[TRY IT]: Return each of the entries below precisely, with no pictures in the result.

[DATA PROVIDED]:
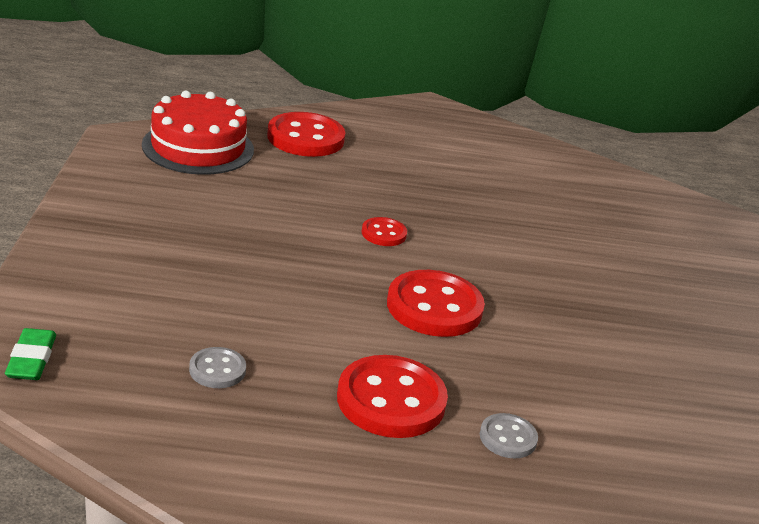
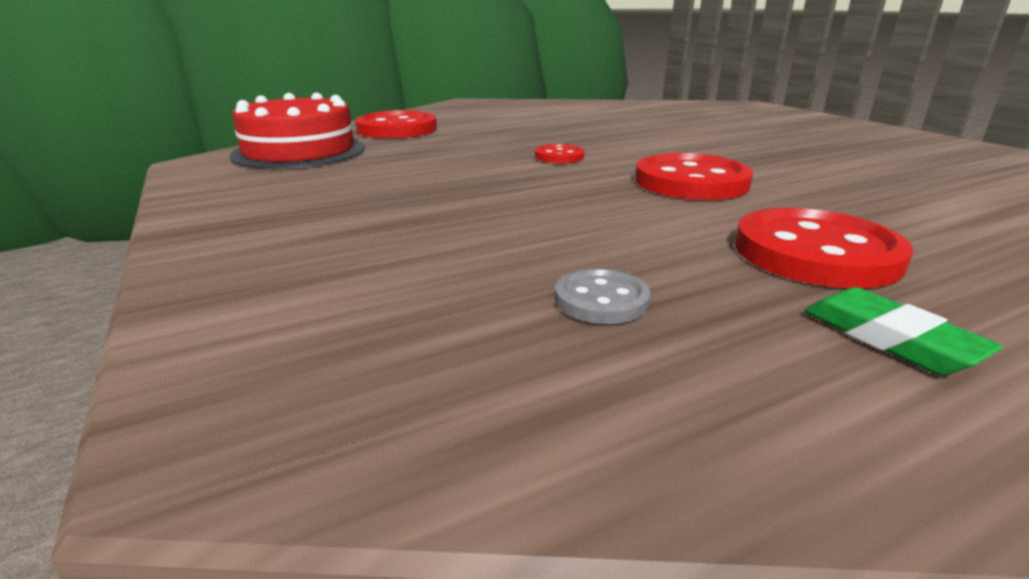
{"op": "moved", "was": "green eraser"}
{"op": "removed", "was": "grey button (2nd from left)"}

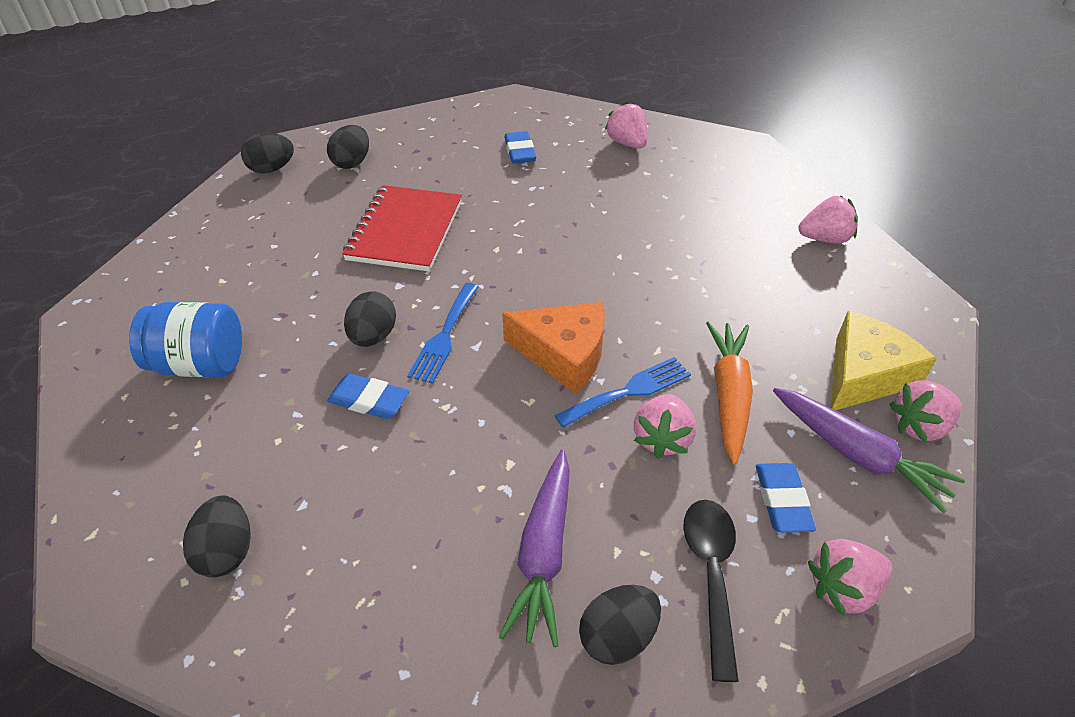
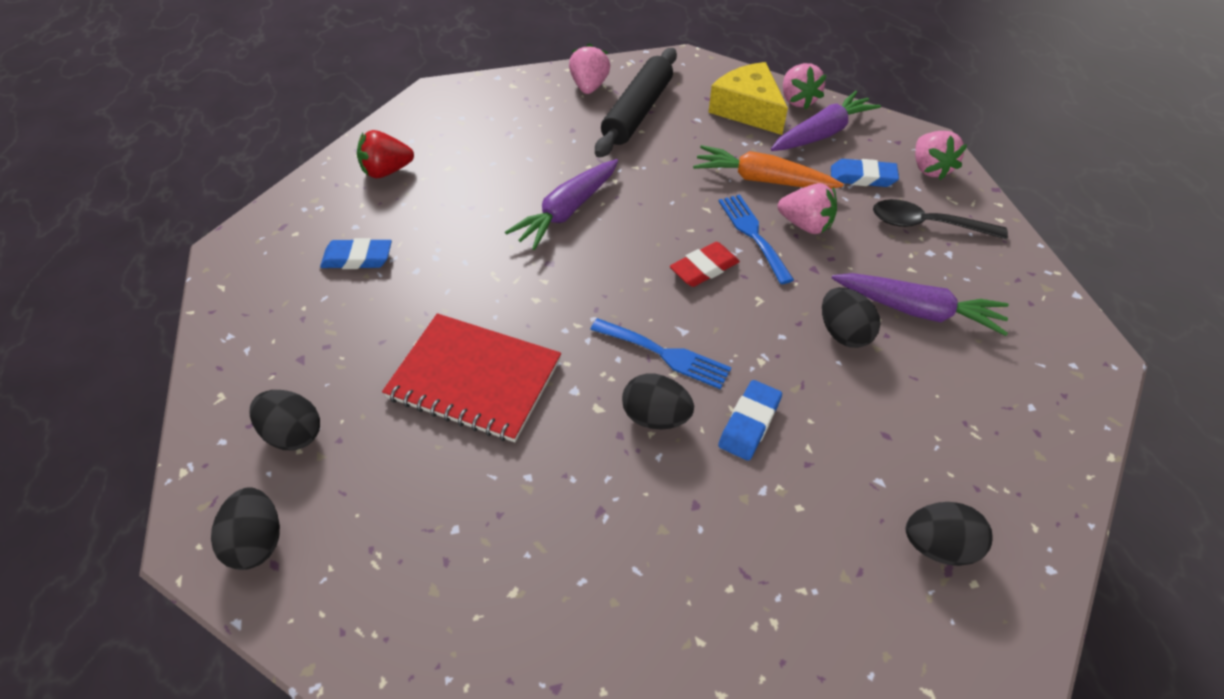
{"op": "removed", "was": "blue jar"}
{"op": "replaced", "was": "orange cheese", "now": "red eraser"}
{"op": "moved", "was": "black egg (5th from left in the first image)", "now": "black egg (4th from left)"}
{"op": "recoloured", "was": "pink strawberry (1st from left)", "now": "red strawberry"}
{"op": "added", "now": "purple carrot (1st from left)"}
{"op": "added", "now": "black rolling pin"}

[TASK ANSWER]:
{"op": "moved", "was": "green eraser"}
{"op": "removed", "was": "grey button (2nd from left)"}

{"op": "removed", "was": "blue jar"}
{"op": "replaced", "was": "orange cheese", "now": "red eraser"}
{"op": "moved", "was": "black egg (5th from left in the first image)", "now": "black egg (4th from left)"}
{"op": "recoloured", "was": "pink strawberry (1st from left)", "now": "red strawberry"}
{"op": "added", "now": "purple carrot (1st from left)"}
{"op": "added", "now": "black rolling pin"}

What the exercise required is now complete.